Exercise brief: Please repeat, word for word, the lines of the data below between the line holding "Provide the [X, Y]" and the line holding "center [200, 220].", inclusive. Reproduce only those lines.

Information supplied:
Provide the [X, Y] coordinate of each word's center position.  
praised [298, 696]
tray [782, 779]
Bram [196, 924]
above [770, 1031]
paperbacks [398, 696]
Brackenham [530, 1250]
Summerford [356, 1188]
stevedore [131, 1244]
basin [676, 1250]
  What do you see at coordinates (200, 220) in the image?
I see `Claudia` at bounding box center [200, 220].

--

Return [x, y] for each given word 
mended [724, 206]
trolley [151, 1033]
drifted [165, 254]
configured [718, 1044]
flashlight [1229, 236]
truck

Full output:
Provide the [X, Y] coordinate of each word's center position.  
praised [298, 696]
tray [782, 779]
Bram [196, 924]
above [770, 1031]
paperbacks [398, 696]
Brackenham [530, 1250]
Summerford [356, 1188]
stevedore [131, 1244]
basin [676, 1250]
  What do you see at coordinates (200, 220) in the image?
I see `Claudia` at bounding box center [200, 220].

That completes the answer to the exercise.